Problem to work on
Which lines in the data below contain the word "button"? Pull each of them out.

[Change listing data]
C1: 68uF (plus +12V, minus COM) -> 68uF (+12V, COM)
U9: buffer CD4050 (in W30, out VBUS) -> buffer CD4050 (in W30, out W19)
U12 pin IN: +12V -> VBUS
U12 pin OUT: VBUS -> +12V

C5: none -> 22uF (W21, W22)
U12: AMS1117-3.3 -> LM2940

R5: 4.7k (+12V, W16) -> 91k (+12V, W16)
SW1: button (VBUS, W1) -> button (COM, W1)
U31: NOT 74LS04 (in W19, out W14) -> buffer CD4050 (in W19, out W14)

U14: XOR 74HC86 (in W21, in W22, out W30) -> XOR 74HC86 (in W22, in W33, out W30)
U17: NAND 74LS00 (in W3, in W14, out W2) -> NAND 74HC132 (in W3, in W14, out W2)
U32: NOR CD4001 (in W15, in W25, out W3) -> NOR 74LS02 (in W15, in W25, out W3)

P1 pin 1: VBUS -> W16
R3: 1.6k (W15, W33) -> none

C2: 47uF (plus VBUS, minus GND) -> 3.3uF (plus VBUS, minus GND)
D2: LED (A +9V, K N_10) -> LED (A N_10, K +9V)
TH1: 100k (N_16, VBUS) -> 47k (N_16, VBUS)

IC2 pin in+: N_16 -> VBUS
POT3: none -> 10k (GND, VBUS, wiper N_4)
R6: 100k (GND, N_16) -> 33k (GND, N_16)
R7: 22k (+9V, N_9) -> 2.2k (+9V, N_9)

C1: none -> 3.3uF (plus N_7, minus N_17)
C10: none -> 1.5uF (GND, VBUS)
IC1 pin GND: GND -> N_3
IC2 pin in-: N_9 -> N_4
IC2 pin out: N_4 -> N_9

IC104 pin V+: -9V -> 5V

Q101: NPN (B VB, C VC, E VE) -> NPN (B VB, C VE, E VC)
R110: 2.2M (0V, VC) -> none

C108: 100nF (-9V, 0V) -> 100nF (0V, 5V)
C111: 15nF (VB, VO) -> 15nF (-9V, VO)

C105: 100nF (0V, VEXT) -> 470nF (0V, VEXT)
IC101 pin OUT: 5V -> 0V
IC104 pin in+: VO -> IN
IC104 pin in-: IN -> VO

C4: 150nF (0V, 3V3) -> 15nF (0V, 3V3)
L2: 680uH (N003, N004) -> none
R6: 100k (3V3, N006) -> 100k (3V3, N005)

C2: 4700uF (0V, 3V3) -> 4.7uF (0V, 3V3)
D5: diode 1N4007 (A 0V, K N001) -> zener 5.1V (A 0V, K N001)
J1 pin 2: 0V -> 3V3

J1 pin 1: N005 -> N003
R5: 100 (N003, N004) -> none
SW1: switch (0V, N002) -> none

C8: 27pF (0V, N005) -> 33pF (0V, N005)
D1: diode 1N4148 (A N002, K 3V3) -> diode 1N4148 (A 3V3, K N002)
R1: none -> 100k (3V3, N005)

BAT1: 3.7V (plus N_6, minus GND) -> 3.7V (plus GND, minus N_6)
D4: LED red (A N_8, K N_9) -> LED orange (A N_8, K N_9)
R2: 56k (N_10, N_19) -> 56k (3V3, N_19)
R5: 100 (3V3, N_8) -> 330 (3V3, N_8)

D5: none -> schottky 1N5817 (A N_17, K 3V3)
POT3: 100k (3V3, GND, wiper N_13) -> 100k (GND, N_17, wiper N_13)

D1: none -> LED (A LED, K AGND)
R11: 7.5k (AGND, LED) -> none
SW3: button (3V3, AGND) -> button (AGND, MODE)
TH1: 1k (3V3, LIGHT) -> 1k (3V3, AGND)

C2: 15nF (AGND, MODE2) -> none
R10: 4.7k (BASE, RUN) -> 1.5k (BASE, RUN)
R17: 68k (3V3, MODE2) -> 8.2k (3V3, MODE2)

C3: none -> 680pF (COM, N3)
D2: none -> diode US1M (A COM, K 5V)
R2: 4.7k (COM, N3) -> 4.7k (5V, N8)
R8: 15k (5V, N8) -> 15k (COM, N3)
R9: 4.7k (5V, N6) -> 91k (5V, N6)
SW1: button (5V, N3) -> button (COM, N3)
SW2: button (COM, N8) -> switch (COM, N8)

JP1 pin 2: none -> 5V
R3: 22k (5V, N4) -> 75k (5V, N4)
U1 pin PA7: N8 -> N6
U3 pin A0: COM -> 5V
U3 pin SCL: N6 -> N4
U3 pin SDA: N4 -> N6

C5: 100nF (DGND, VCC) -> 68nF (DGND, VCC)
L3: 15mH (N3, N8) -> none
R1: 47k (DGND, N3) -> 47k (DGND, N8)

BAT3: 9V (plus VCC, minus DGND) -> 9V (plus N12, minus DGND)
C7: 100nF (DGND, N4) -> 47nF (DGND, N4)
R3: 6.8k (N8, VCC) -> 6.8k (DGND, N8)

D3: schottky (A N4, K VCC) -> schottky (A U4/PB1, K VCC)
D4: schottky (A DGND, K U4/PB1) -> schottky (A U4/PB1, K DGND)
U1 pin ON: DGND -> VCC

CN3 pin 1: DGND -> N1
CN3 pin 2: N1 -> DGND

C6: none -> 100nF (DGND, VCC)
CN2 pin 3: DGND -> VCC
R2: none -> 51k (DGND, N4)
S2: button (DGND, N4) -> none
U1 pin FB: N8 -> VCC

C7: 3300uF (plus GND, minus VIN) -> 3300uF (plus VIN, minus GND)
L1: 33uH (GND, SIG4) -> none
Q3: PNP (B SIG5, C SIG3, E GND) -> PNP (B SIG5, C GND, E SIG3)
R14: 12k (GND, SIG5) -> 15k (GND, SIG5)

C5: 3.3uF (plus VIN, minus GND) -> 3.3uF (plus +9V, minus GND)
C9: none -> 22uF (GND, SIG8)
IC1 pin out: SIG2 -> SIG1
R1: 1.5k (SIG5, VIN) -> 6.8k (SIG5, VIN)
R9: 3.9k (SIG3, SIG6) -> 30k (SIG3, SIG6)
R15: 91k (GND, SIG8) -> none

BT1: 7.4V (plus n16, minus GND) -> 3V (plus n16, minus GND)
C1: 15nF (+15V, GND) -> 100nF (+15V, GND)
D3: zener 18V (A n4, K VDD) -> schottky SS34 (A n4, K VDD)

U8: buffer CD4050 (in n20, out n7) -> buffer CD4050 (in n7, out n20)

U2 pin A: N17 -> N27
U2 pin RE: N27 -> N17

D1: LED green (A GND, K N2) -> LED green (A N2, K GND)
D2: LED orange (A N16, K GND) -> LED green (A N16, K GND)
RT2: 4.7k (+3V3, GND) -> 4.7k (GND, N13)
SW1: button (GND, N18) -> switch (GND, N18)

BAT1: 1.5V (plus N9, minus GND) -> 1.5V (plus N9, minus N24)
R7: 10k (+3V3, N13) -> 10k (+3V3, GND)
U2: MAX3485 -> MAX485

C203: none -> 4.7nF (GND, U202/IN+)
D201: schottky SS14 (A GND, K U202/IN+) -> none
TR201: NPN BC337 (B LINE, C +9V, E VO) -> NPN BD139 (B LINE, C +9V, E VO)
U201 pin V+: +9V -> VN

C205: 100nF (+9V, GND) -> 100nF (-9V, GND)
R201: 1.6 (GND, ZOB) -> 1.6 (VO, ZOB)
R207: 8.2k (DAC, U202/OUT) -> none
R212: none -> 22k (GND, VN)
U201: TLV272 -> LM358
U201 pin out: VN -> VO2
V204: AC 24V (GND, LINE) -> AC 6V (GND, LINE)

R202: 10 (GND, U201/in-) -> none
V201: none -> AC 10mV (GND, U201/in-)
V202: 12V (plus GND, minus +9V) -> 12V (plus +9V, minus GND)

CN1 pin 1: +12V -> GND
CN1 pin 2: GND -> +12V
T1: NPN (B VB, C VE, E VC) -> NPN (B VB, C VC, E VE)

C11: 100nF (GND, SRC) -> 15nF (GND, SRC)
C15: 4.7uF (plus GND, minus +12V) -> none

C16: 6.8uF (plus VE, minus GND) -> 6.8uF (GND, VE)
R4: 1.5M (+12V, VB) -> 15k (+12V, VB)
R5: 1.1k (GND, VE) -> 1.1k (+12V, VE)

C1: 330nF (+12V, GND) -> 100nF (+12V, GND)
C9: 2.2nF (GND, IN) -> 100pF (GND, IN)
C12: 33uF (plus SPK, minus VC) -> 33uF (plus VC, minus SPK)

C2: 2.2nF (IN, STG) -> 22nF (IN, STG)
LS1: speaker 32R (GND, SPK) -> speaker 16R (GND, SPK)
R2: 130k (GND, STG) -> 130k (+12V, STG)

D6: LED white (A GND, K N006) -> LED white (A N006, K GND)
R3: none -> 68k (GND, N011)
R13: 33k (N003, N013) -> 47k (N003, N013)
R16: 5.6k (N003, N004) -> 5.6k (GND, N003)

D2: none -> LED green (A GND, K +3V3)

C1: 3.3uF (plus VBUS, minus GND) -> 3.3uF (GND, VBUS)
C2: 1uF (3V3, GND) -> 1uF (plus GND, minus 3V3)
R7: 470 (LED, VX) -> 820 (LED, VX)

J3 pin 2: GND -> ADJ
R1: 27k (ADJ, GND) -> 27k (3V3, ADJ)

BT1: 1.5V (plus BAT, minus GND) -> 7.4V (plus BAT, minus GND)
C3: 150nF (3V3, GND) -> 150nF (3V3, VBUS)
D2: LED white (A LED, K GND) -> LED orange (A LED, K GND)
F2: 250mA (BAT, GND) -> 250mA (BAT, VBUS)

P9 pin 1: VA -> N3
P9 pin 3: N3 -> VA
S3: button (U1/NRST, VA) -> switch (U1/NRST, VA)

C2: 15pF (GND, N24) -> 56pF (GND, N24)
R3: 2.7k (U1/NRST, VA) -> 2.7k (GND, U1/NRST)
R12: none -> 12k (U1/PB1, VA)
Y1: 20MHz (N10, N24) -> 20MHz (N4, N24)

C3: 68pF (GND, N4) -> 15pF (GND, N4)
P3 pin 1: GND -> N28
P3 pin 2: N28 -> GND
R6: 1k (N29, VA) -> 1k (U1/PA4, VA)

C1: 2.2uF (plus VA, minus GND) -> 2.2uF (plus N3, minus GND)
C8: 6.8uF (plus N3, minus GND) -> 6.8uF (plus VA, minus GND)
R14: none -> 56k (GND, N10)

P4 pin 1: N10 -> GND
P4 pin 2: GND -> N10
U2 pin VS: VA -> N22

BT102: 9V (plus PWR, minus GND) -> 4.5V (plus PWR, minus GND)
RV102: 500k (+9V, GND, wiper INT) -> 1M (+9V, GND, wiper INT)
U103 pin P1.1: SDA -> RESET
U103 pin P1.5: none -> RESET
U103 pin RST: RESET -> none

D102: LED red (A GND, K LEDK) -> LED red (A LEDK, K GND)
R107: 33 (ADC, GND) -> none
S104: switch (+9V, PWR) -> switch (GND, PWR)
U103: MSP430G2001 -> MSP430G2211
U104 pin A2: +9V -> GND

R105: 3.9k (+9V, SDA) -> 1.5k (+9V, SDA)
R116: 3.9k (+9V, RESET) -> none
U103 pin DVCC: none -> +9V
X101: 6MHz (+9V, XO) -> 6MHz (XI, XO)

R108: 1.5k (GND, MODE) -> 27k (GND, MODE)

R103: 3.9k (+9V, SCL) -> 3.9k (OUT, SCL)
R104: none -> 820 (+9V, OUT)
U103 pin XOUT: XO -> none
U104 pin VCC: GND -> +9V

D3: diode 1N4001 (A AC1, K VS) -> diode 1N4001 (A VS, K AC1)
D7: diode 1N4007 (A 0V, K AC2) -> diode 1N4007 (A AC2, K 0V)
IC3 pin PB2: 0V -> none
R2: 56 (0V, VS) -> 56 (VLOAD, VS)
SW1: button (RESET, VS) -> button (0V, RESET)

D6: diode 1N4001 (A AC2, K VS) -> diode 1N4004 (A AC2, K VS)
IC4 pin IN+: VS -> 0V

Answer area
SW1: button (VBUS, W1) -> button (COM, W1)
SW3: button (3V3, AGND) -> button (AGND, MODE)
SW1: button (5V, N3) -> button (COM, N3)
SW2: button (COM, N8) -> switch (COM, N8)
S2: button (DGND, N4) -> none
SW1: button (GND, N18) -> switch (GND, N18)
S3: button (U1/NRST, VA) -> switch (U1/NRST, VA)
SW1: button (RESET, VS) -> button (0V, RESET)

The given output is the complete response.